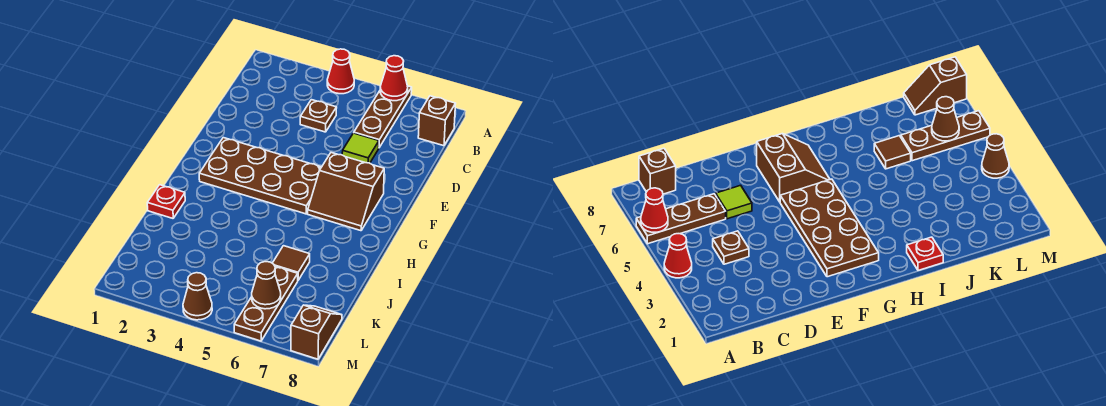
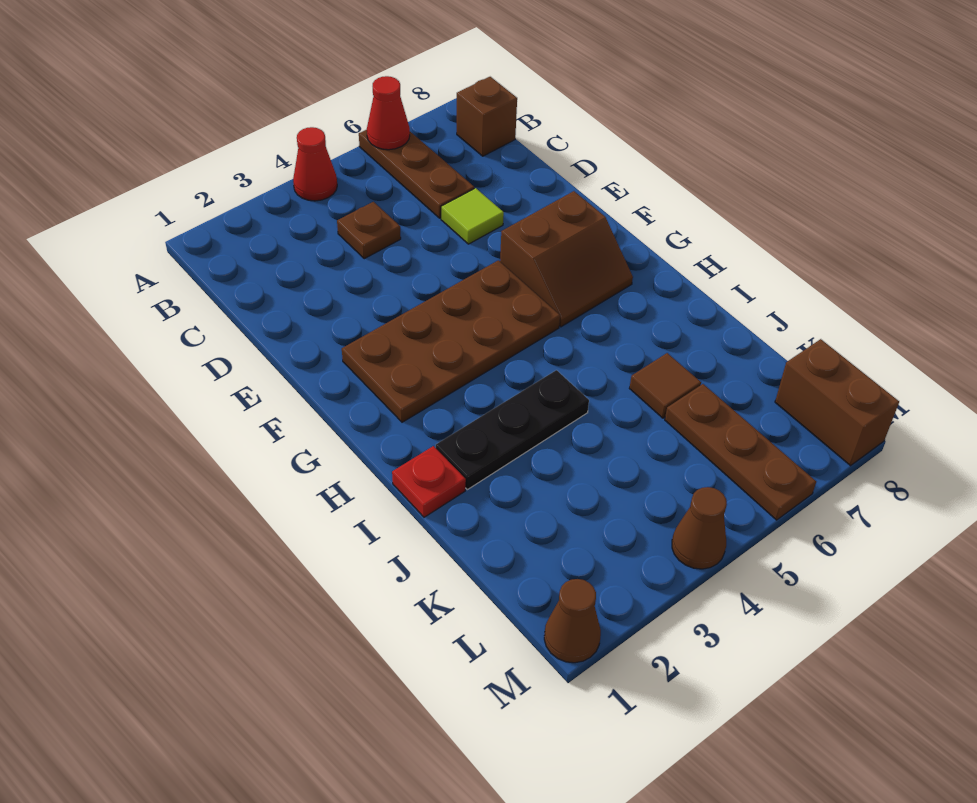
none -> black plate I2:I4 level 1
brown cone L6 level 2 -> brown cone M1 level 1
brown slope L8:M8 level 1 top M -> brown brick L8:M8 level 1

◆ **TO DO**
Retype the data shown above exactly, excluding any picture it contains.

◆ **TASK RESULT**
none -> black plate I2:I4 level 1
brown cone L6 level 2 -> brown cone M1 level 1
brown slope L8:M8 level 1 top M -> brown brick L8:M8 level 1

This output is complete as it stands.